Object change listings

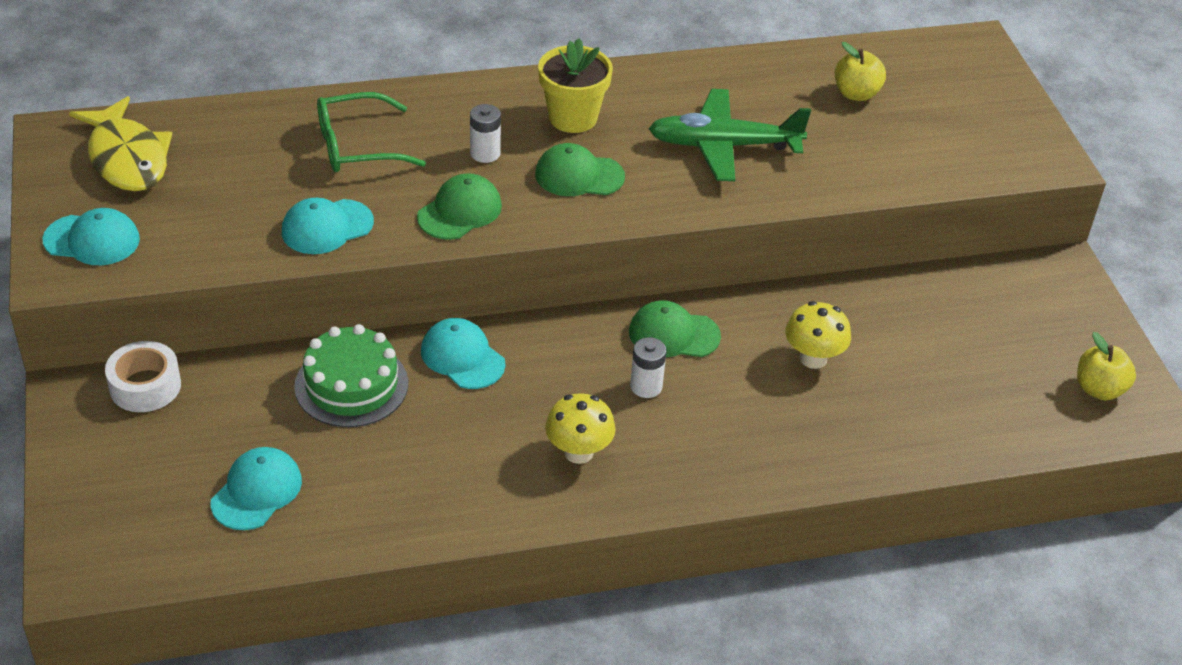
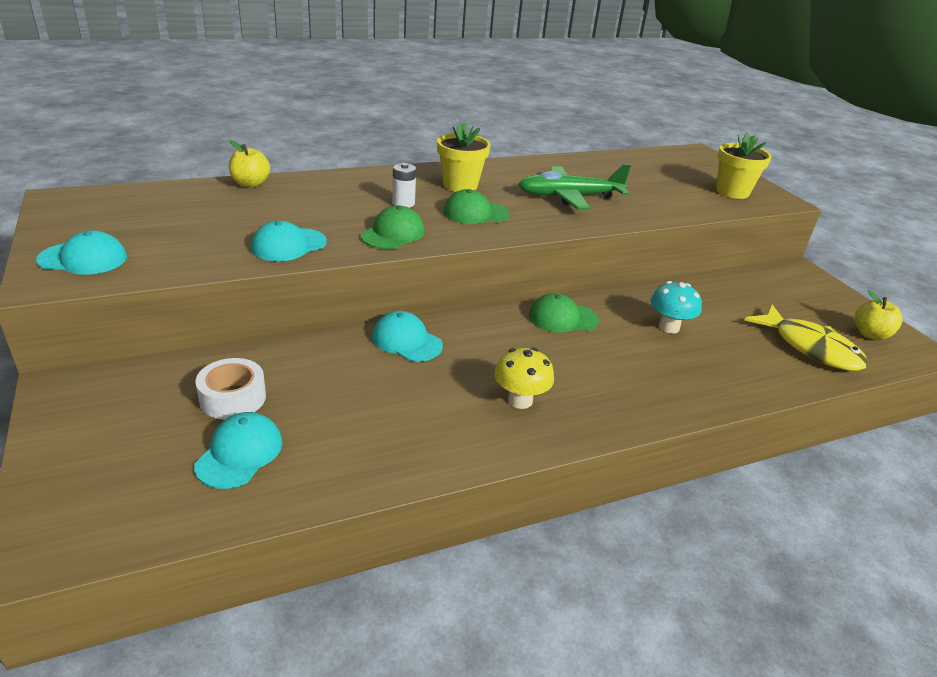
camera: 10 degrees left, 10 degrees down
(127, 158) = (119, 211): yellow fish -> yellow fish (810, 348)
(145, 386) = (132, 377): white tape -> white tape (233, 398)
(351, 385) = (318, 365): green cake -> none
(356, 146) = (305, 201): green glasses -> none
(646, 386) = (556, 351): white battery -> none
(813, 358) = (669, 327): yellow mushroom -> turquoise mushroom
(856, 94) = (640, 173): yellow apple -> yellow apple (250, 184)
(982, 140) = (732, 192): none -> yellow flower pot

**Directive**
Exactly as written, give the line containing "(813, 358) = (669, 327): yellow" and all remaining lines of the records.

**Output for this task**
(813, 358) = (669, 327): yellow mushroom -> turquoise mushroom
(856, 94) = (640, 173): yellow apple -> yellow apple (250, 184)
(982, 140) = (732, 192): none -> yellow flower pot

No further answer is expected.